The listing below holds a line with "blue trapezoid: rotated 15 degrees clockwise" and a line with "green semicircle: moved". Reproduce those two lines exactly, plus everything between them.

STORED DATA:
○ ○ ○ ○ ○

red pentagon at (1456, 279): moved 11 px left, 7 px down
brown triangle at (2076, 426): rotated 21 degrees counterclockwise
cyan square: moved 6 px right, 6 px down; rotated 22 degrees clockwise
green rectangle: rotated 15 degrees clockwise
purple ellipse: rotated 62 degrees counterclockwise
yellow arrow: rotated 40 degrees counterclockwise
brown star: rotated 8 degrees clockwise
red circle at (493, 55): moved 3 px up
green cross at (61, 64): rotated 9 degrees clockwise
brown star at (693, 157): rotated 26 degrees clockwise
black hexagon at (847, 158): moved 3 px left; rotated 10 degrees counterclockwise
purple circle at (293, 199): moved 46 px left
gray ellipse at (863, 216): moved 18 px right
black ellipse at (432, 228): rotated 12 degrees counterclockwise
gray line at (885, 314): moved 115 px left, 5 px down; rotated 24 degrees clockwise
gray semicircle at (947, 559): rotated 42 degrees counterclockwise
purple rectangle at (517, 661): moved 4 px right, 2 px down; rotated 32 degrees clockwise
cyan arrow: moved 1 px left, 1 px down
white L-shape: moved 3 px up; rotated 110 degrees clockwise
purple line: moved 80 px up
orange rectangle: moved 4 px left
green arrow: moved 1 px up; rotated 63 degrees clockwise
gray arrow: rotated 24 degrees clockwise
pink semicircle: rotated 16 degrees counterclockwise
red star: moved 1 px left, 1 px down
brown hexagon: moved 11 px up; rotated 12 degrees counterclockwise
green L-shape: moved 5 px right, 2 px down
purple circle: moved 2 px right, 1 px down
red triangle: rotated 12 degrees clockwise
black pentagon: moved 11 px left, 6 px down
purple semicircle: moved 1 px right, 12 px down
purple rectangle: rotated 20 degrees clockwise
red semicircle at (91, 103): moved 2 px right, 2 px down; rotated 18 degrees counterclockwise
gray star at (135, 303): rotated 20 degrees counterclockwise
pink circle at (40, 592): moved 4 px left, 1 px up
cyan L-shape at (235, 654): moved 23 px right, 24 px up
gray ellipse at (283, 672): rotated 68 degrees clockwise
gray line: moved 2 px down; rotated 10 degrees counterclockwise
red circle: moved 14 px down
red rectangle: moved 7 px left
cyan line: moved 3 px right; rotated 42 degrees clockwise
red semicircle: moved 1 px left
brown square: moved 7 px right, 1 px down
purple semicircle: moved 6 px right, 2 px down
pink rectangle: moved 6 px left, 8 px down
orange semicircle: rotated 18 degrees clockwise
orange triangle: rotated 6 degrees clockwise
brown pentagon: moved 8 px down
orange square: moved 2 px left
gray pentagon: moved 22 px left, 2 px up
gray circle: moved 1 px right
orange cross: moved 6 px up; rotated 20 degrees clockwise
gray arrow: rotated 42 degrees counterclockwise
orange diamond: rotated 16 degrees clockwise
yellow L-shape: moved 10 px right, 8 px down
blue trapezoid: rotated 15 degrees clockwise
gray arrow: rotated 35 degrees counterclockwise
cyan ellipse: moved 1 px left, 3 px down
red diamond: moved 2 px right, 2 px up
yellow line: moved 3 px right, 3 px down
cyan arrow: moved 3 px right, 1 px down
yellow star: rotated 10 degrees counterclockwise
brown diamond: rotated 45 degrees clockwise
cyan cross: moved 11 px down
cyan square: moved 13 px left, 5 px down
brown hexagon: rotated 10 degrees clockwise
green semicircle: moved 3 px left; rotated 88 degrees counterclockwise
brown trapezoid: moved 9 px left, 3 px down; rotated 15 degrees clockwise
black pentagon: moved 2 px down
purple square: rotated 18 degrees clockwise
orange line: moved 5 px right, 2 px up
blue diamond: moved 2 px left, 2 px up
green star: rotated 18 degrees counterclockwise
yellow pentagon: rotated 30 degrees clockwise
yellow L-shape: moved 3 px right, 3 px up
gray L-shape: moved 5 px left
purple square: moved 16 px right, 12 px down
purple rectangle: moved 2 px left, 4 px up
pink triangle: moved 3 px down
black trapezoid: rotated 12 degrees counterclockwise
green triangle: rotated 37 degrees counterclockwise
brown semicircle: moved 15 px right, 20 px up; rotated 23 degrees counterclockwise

○ ○ ○ ○ ○

RESPONSE:
blue trapezoid: rotated 15 degrees clockwise
gray arrow: rotated 35 degrees counterclockwise
cyan ellipse: moved 1 px left, 3 px down
red diamond: moved 2 px right, 2 px up
yellow line: moved 3 px right, 3 px down
cyan arrow: moved 3 px right, 1 px down
yellow star: rotated 10 degrees counterclockwise
brown diamond: rotated 45 degrees clockwise
cyan cross: moved 11 px down
cyan square: moved 13 px left, 5 px down
brown hexagon: rotated 10 degrees clockwise
green semicircle: moved 3 px left; rotated 88 degrees counterclockwise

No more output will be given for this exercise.